YOUR TASK:
Set down all of the data that follows word for word, without the images.

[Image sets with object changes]

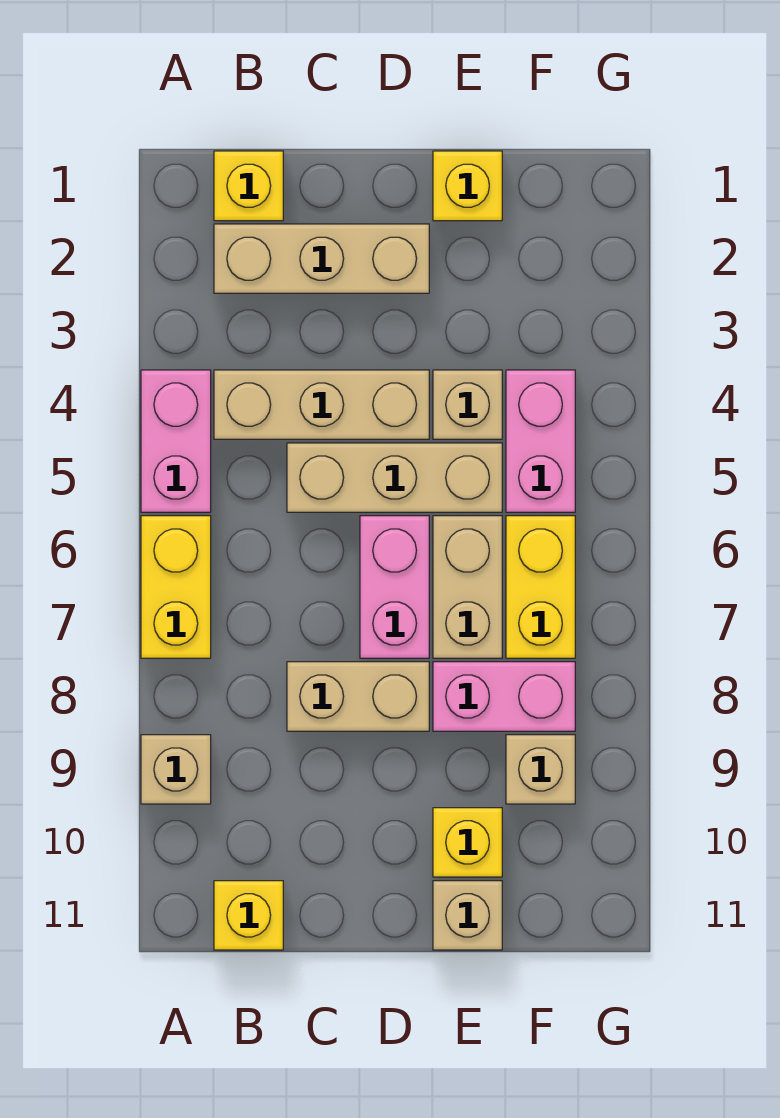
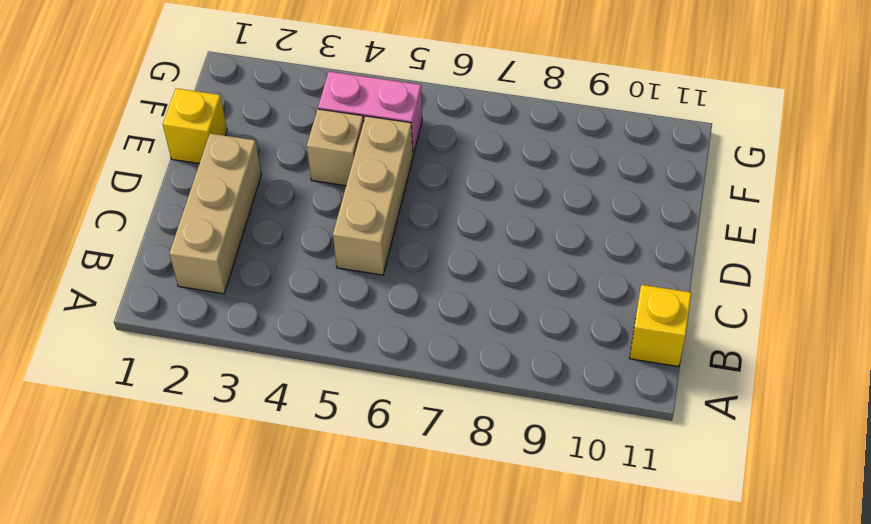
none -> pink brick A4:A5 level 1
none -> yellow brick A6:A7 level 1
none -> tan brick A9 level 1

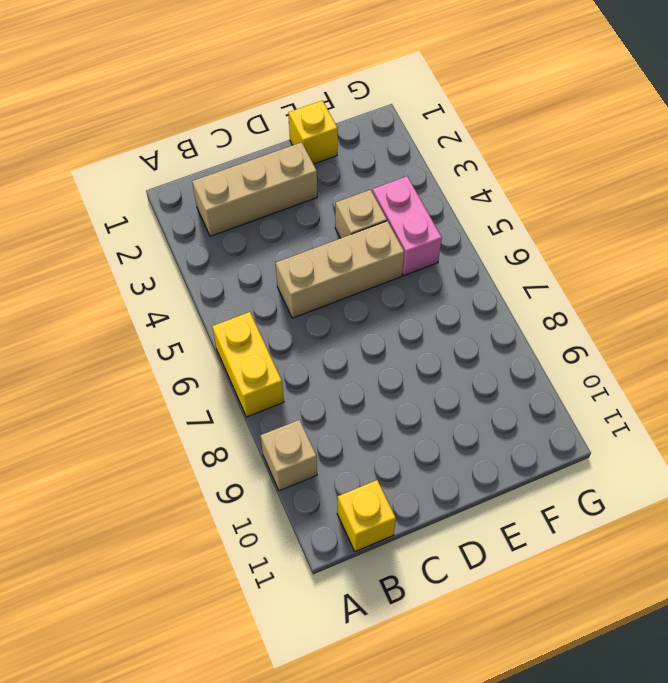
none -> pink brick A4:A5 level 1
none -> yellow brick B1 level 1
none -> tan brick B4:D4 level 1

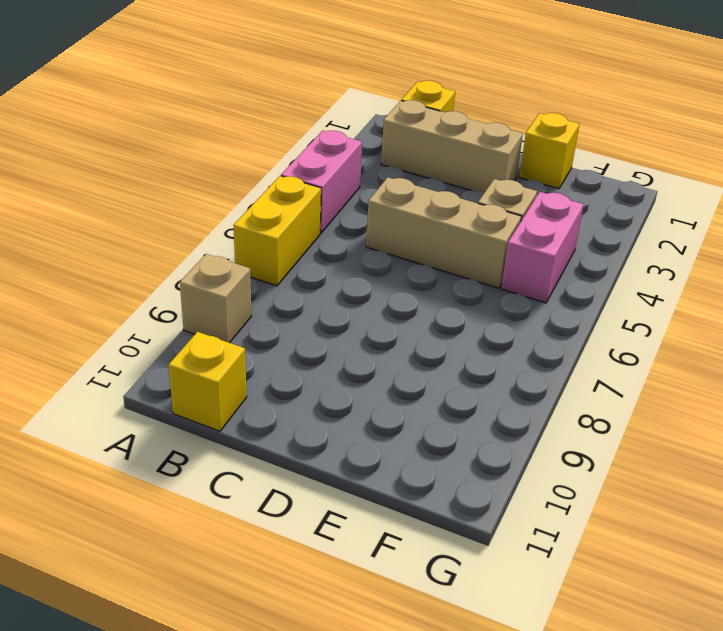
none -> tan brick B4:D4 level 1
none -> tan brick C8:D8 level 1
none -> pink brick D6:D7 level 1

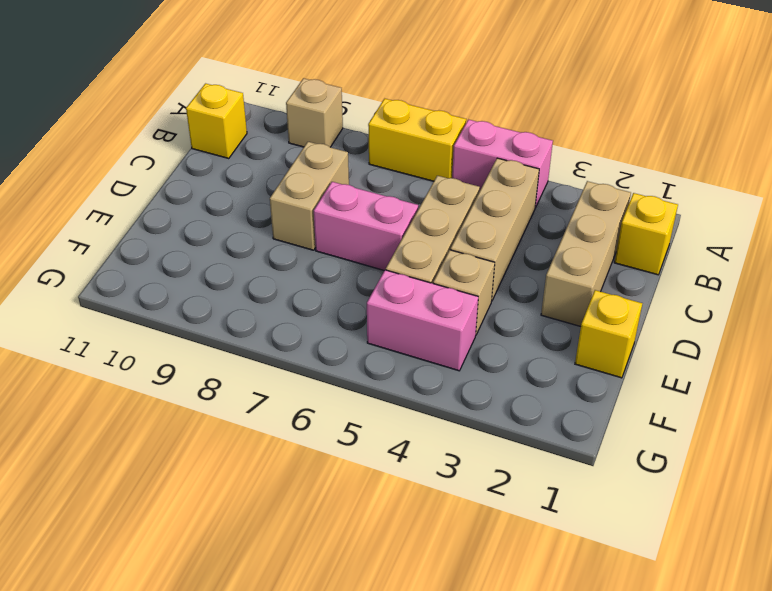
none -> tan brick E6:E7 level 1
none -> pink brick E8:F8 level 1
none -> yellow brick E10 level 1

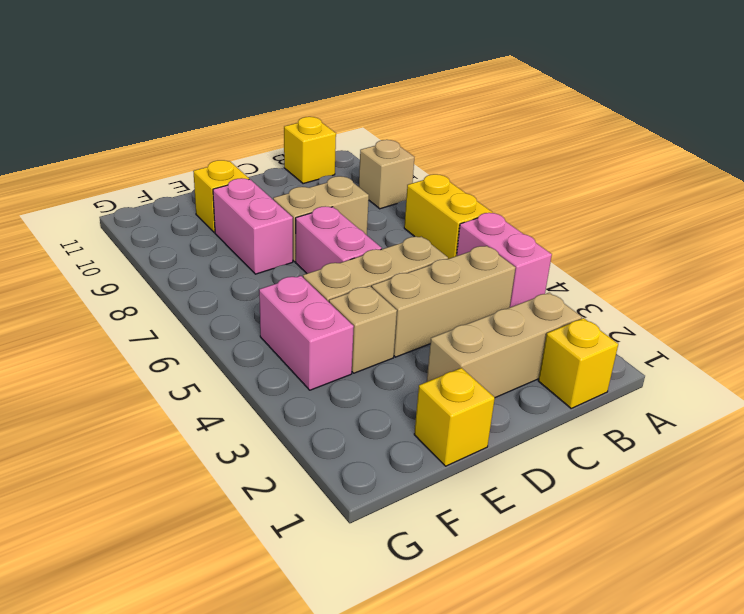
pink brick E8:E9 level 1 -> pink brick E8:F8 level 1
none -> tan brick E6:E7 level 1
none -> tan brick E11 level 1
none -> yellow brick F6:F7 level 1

SOLUTION TO THIS EXERCISE:
none -> pink brick A4:A5 level 1
none -> yellow brick A6:A7 level 1
none -> tan brick A9 level 1

none -> pink brick A4:A5 level 1
none -> yellow brick B1 level 1
none -> tan brick B4:D4 level 1

none -> tan brick B4:D4 level 1
none -> tan brick C8:D8 level 1
none -> pink brick D6:D7 level 1

none -> tan brick E6:E7 level 1
none -> pink brick E8:F8 level 1
none -> yellow brick E10 level 1

pink brick E8:E9 level 1 -> pink brick E8:F8 level 1
none -> tan brick E6:E7 level 1
none -> tan brick E11 level 1
none -> yellow brick F6:F7 level 1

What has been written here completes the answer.